* [TASK OBJECTIVE]
Look through the entries below and copy exactly the part that begins with the line containing "BLACK WALLET 807, 480" and ends with the line containing "GREY MARKER 508, 358 -> none". Do not copy the pictures.

§

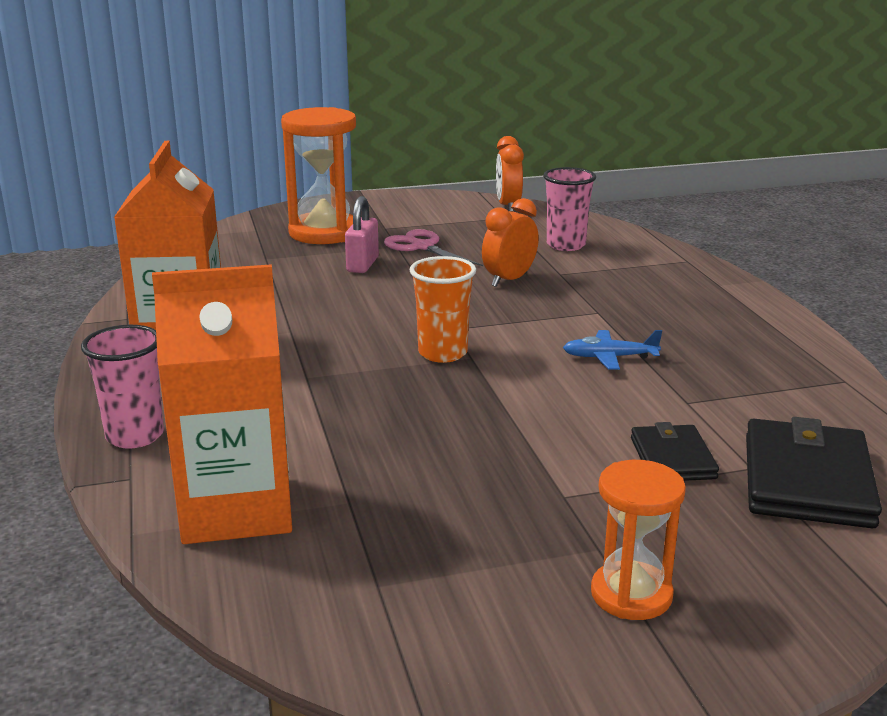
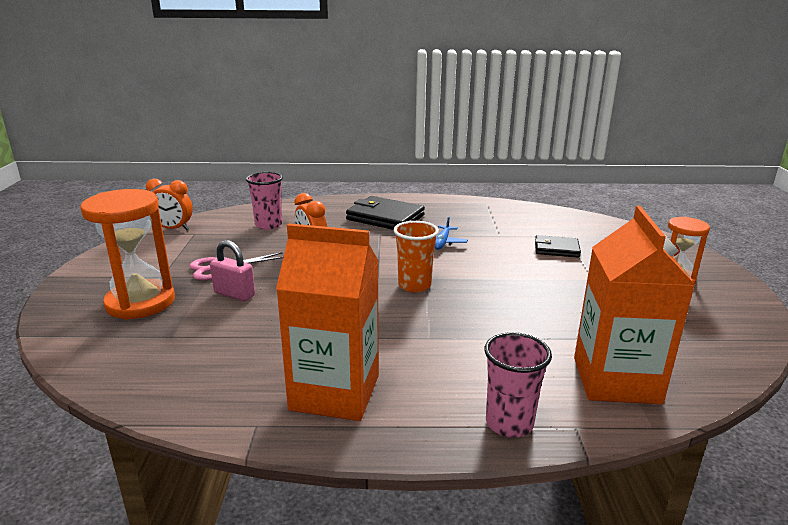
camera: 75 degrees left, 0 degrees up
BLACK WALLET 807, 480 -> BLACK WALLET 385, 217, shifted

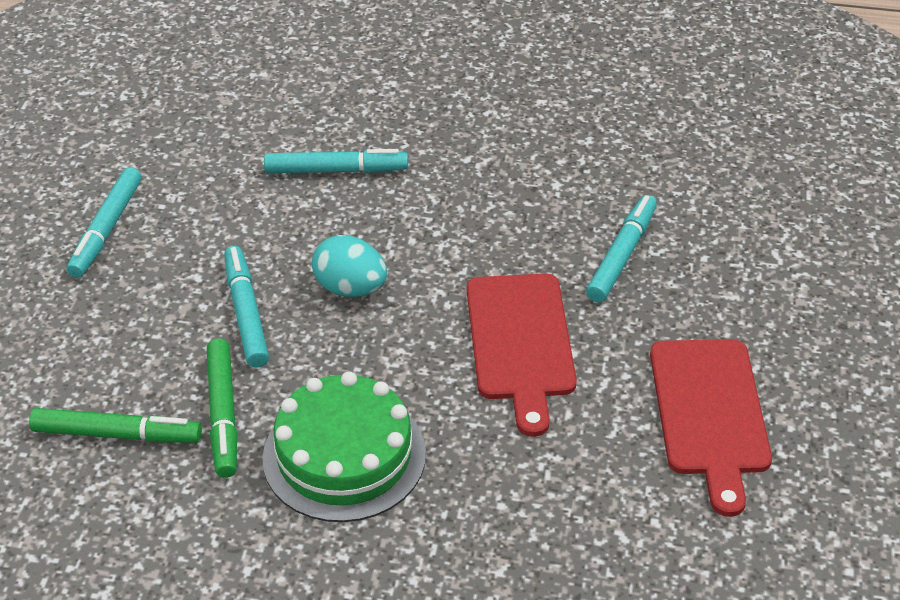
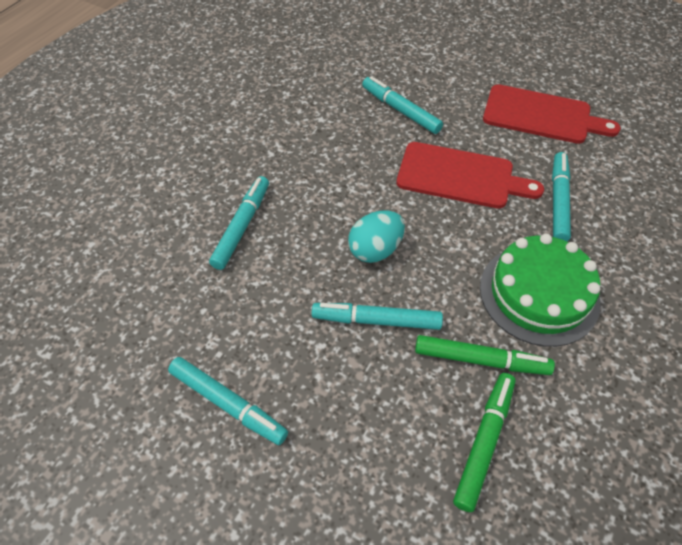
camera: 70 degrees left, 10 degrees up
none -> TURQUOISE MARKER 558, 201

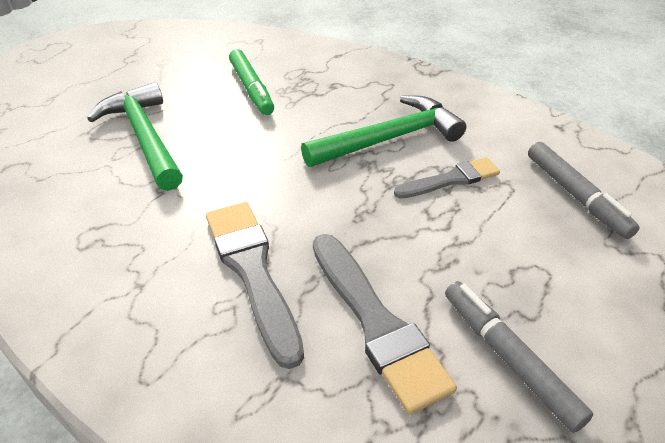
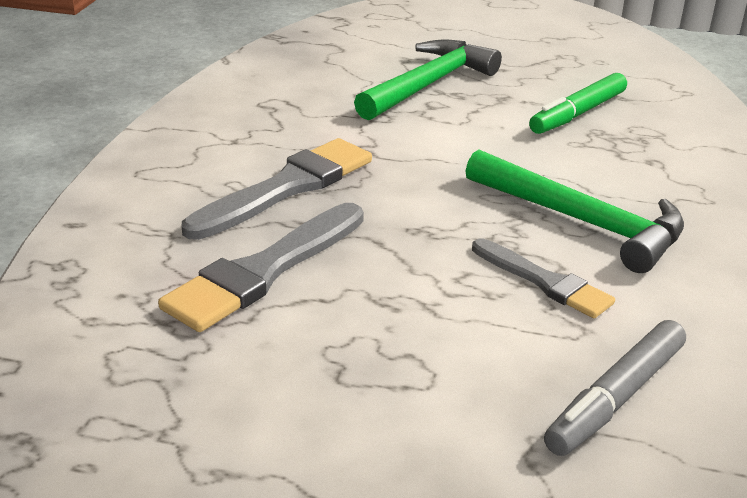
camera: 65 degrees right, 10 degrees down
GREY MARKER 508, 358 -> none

§

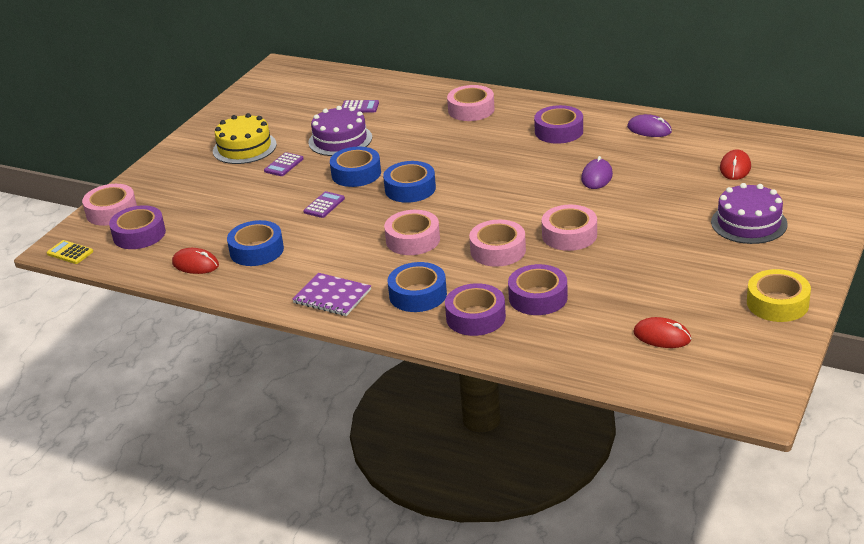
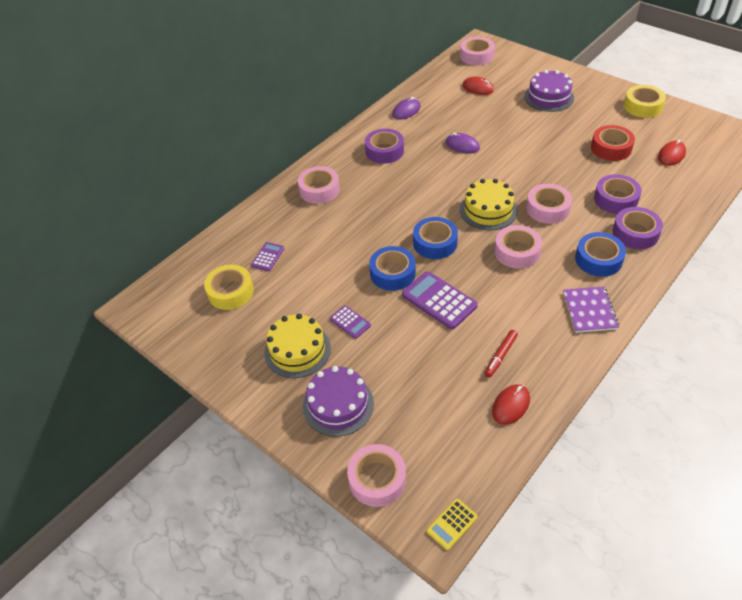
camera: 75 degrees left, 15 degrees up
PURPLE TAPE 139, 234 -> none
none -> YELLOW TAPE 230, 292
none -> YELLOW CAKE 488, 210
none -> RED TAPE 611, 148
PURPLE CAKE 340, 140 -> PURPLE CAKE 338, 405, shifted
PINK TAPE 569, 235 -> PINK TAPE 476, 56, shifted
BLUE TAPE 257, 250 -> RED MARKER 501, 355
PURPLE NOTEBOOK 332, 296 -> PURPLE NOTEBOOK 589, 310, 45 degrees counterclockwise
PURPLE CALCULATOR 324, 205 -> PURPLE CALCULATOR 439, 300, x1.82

§

* [EXERCISE OUTPUT]
BLACK WALLET 807, 480 -> BLACK WALLET 385, 217, shifted

camera: 70 degrees left, 10 degrees up
none -> TURQUOISE MARKER 558, 201

camera: 65 degrees right, 10 degrees down
GREY MARKER 508, 358 -> none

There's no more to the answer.